• **AIM OF THE EXERCISE**
Please write out the data below exactly as it appears, with the pictures left out.
========================================
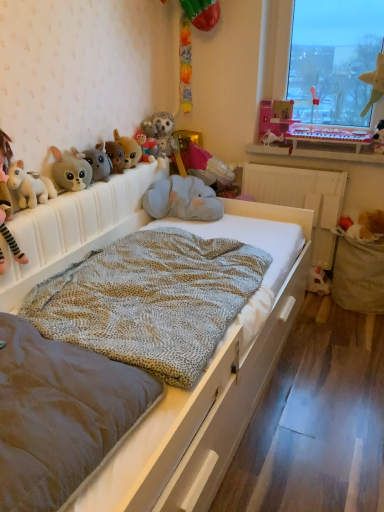
What are the coordinates of `vacant region to the right of white plush toy at upper center, which is the ninth toy in left-to-right order` in the screenshot? It's located at (295, 146).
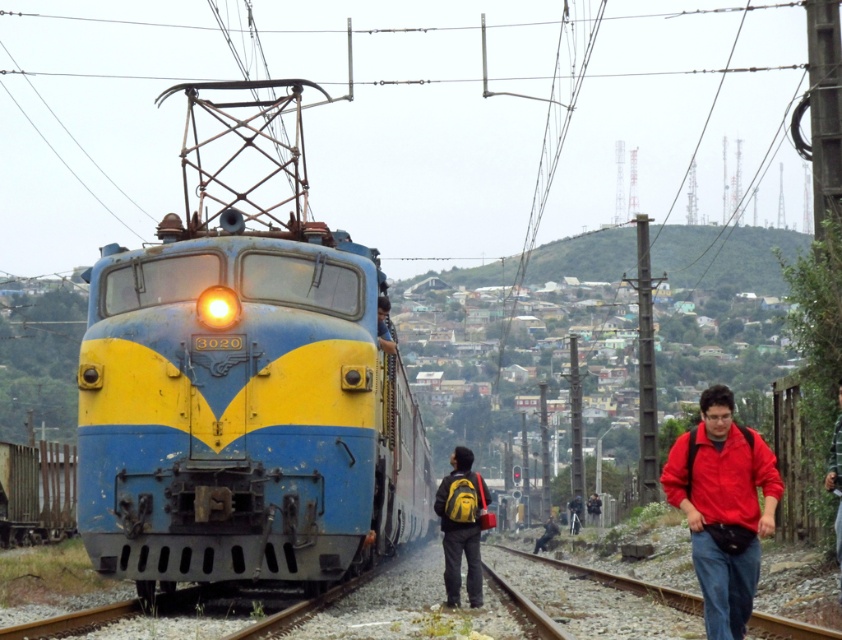
Question: Can you confirm if blue/yellow painted locomotive at center is smaller than blue fabric jacket at center?

Choices:
 (A) yes
 (B) no

Answer: (B)

Question: Which point is closer to the camera taking this photo?

Choices:
 (A) (382, 317)
 (B) (446, 528)
 (C) (750, 490)

Answer: (C)

Question: Which point appears closest to the camera in this image?

Choices:
 (A) (385, 298)
 (B) (449, 600)
 (C) (125, 284)

Answer: (C)

Question: Can you confirm if red matte jacket at lower right is positioned above red jacket at lower right?

Choices:
 (A) yes
 (B) no

Answer: (B)

Question: Which object appears farthest from the camera in this image?

Choices:
 (A) blue fabric jacket at center
 (B) yellow backpack at center

Answer: (A)

Question: Is blue/yellow painted locomotive at center to the right of blue fabric jacket at center from the viewer's perspective?

Choices:
 (A) yes
 (B) no

Answer: (B)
========================================
• **WRITTEN RESPONSE**
What are the coordinates of `vacant region to the right of white plush toy at upper center, which is the ninth toy in left-to-right order` in the screenshot? It's located at (295, 146).
Question: Can you confirm if blue/yellow painted locomotive at center is smaller than blue fabric jacket at center?

Choices:
 (A) yes
 (B) no

Answer: (B)

Question: Which point is closer to the camera taking this photo?

Choices:
 (A) (382, 317)
 (B) (446, 528)
 (C) (750, 490)

Answer: (C)

Question: Which point appears closest to the camera in this image?

Choices:
 (A) (385, 298)
 (B) (449, 600)
 (C) (125, 284)

Answer: (C)

Question: Can you confirm if red matte jacket at lower right is positioned above red jacket at lower right?

Choices:
 (A) yes
 (B) no

Answer: (B)

Question: Which object appears farthest from the camera in this image?

Choices:
 (A) blue fabric jacket at center
 (B) yellow backpack at center

Answer: (A)

Question: Is blue/yellow painted locomotive at center to the right of blue fabric jacket at center from the viewer's perspective?

Choices:
 (A) yes
 (B) no

Answer: (B)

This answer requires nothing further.